[Dataset records]
------------------------------
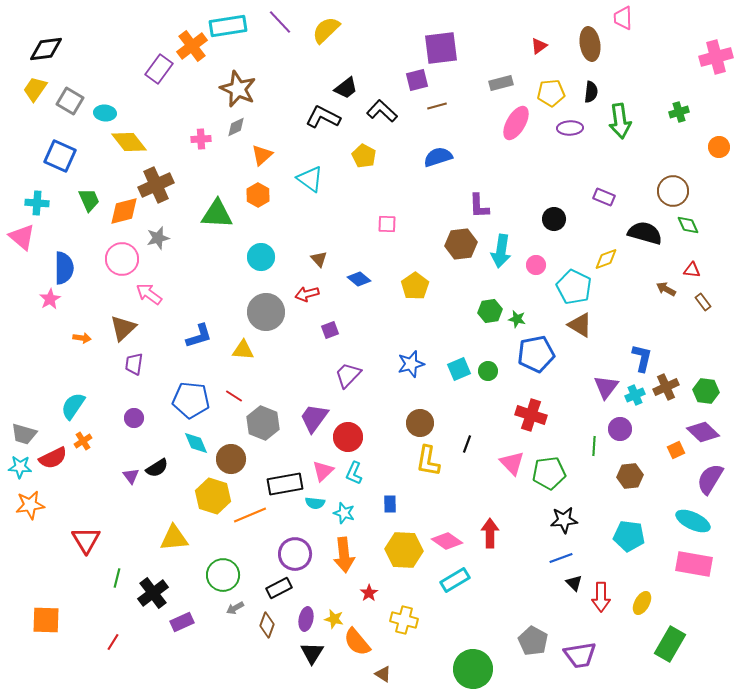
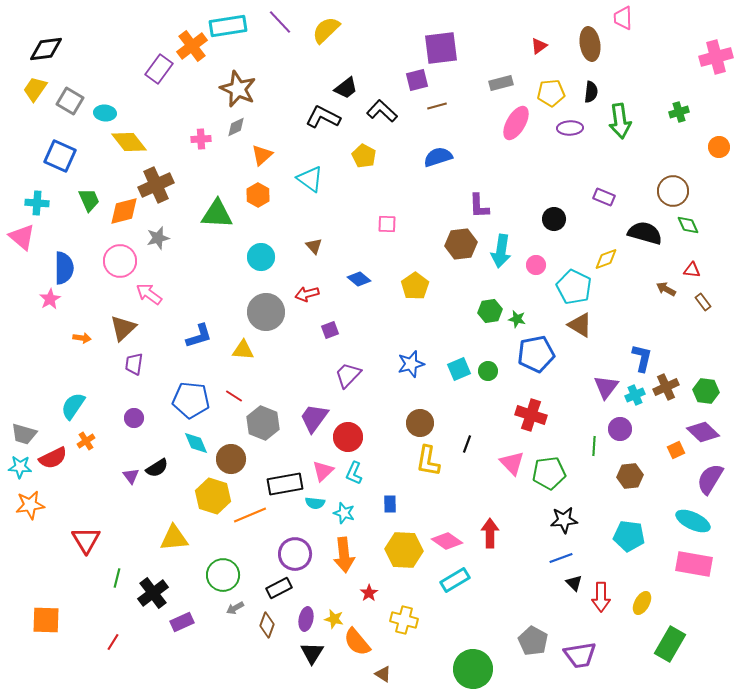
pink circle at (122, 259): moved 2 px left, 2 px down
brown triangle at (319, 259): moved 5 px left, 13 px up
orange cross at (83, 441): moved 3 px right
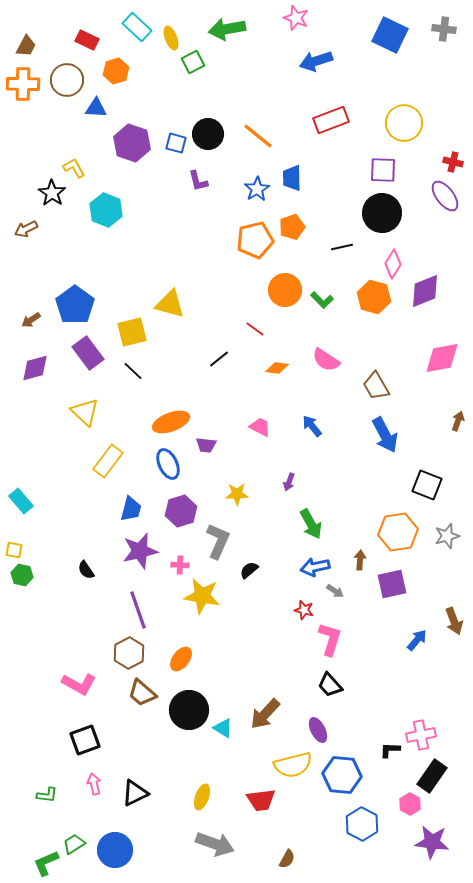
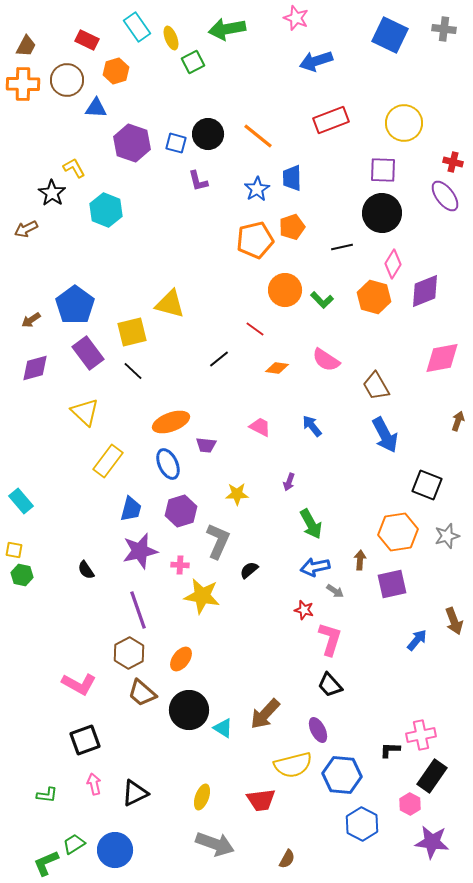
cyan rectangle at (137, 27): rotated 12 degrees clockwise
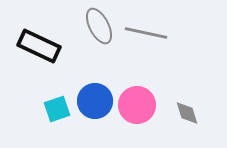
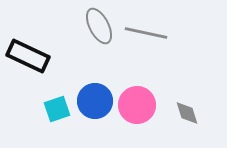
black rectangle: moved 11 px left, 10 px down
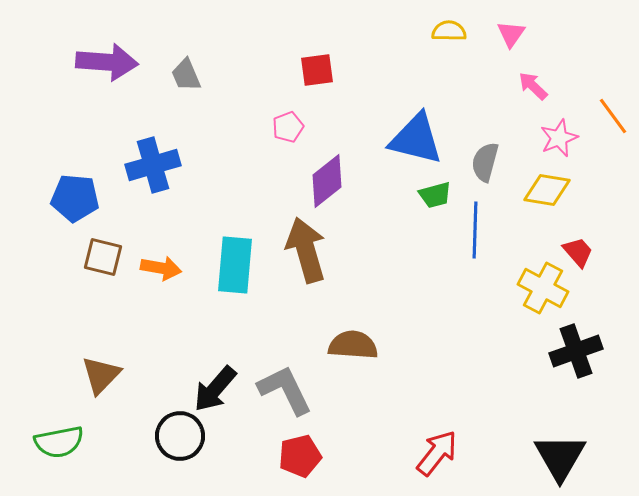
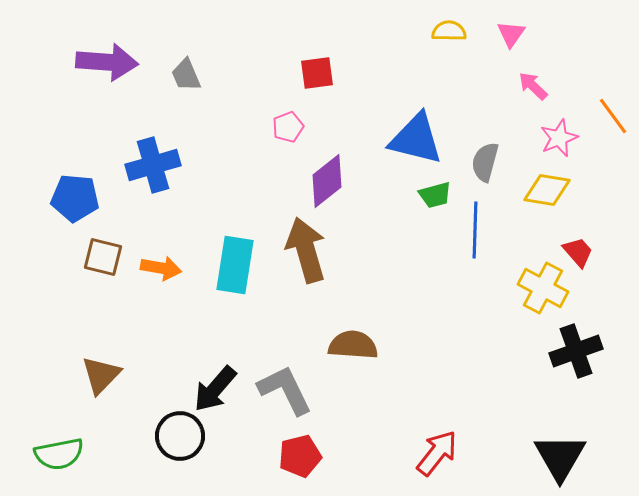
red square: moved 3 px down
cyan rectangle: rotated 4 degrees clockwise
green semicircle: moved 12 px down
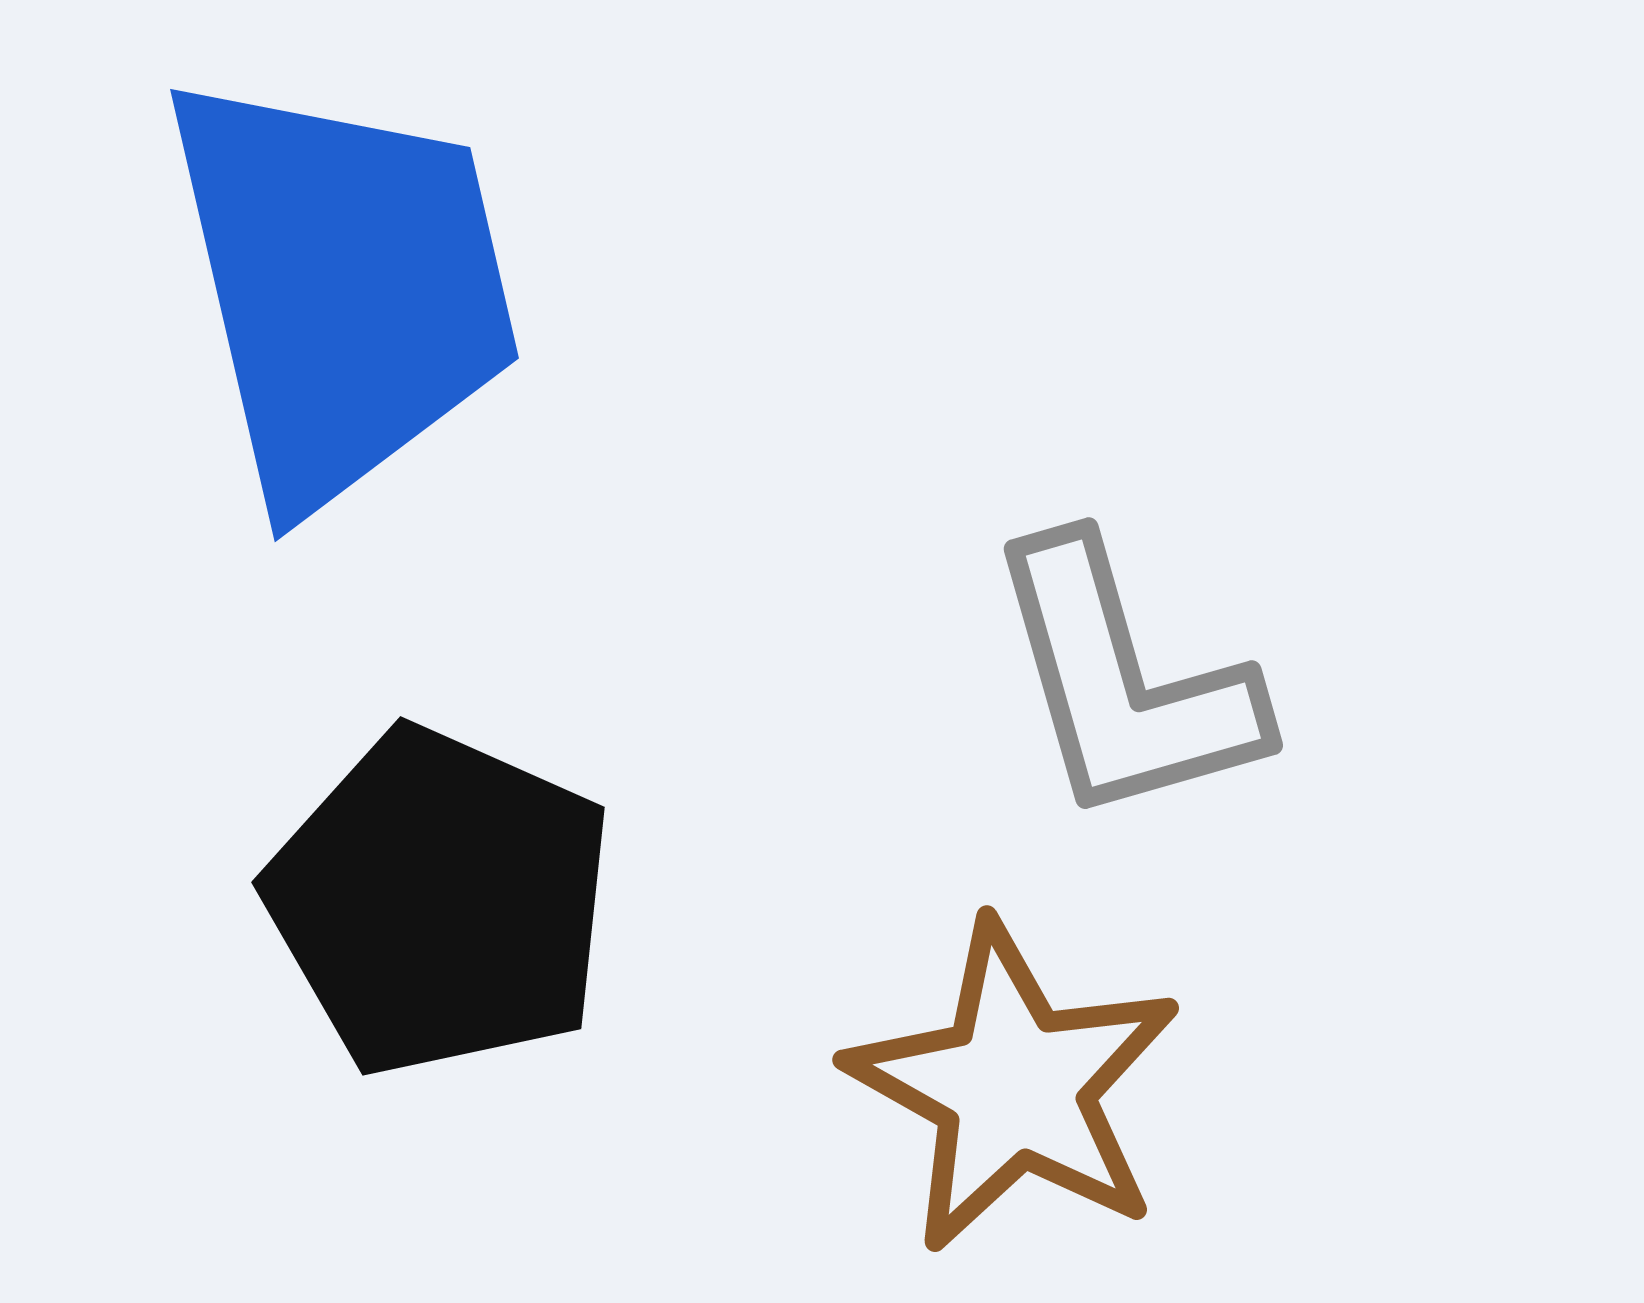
------------------------------
**What you have to do:** In the records above, find the line with "cyan rectangle: rotated 4 degrees clockwise" and copy from it through the last line exactly, without the pictures.

**Answer section:**
cyan rectangle: rotated 4 degrees clockwise
green semicircle: moved 12 px down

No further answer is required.